[Instructions to follow]: Go line by line through the data and copy those with the word "minus".

[Dataset entries]

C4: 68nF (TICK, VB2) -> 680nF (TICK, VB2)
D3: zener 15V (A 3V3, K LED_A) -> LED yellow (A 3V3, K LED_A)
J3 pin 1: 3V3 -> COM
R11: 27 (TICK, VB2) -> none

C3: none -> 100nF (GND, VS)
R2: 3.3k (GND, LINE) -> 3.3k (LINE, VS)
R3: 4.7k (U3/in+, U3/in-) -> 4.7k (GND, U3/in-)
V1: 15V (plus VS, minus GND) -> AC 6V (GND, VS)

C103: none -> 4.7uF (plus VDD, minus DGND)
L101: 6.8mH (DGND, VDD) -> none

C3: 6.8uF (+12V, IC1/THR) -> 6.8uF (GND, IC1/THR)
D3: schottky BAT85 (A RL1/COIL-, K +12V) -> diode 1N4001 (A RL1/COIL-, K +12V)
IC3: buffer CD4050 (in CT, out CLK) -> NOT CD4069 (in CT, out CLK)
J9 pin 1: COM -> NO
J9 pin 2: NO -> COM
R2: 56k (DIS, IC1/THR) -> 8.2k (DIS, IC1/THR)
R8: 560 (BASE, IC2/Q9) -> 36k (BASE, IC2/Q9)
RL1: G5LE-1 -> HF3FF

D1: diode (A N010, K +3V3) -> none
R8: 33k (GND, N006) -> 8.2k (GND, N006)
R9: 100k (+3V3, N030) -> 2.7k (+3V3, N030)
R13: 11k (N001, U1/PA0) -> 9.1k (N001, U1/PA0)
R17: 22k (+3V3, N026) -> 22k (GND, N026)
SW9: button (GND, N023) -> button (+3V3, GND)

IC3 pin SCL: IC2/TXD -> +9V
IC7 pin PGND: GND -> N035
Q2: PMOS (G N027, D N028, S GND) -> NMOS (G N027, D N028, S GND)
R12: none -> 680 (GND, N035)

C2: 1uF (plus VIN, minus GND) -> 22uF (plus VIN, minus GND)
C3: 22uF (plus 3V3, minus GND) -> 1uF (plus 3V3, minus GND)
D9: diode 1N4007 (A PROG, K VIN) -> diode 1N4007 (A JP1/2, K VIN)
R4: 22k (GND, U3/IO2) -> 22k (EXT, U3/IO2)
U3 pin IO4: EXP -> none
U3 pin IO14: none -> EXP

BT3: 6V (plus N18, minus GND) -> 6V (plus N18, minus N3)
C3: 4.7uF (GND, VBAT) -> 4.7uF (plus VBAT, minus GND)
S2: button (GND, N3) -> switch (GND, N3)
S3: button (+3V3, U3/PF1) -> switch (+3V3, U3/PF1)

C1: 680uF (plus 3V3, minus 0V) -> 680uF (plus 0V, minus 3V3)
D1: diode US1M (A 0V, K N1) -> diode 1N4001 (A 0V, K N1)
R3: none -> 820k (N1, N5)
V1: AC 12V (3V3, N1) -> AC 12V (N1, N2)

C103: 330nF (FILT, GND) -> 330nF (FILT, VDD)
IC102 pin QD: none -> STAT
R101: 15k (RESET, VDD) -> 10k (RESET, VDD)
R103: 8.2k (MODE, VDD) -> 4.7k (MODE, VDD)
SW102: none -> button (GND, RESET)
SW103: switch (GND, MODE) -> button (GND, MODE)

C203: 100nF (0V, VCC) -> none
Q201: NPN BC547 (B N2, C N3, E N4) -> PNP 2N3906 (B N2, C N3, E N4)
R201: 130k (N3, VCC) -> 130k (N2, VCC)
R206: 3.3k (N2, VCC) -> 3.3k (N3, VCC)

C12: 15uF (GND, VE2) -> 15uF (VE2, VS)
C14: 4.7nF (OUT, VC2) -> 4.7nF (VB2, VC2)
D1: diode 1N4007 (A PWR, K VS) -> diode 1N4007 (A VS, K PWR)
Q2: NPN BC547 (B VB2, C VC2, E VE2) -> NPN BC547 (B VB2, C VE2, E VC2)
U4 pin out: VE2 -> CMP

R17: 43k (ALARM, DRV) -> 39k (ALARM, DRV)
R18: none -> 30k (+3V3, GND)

[Written solution]:
V1: 15V (plus VS, minus GND) -> AC 6V (GND, VS)
C103: none -> 4.7uF (plus VDD, minus DGND)
C2: 1uF (plus VIN, minus GND) -> 22uF (plus VIN, minus GND)
C3: 22uF (plus 3V3, minus GND) -> 1uF (plus 3V3, minus GND)
BT3: 6V (plus N18, minus GND) -> 6V (plus N18, minus N3)
C3: 4.7uF (GND, VBAT) -> 4.7uF (plus VBAT, minus GND)
C1: 680uF (plus 3V3, minus 0V) -> 680uF (plus 0V, minus 3V3)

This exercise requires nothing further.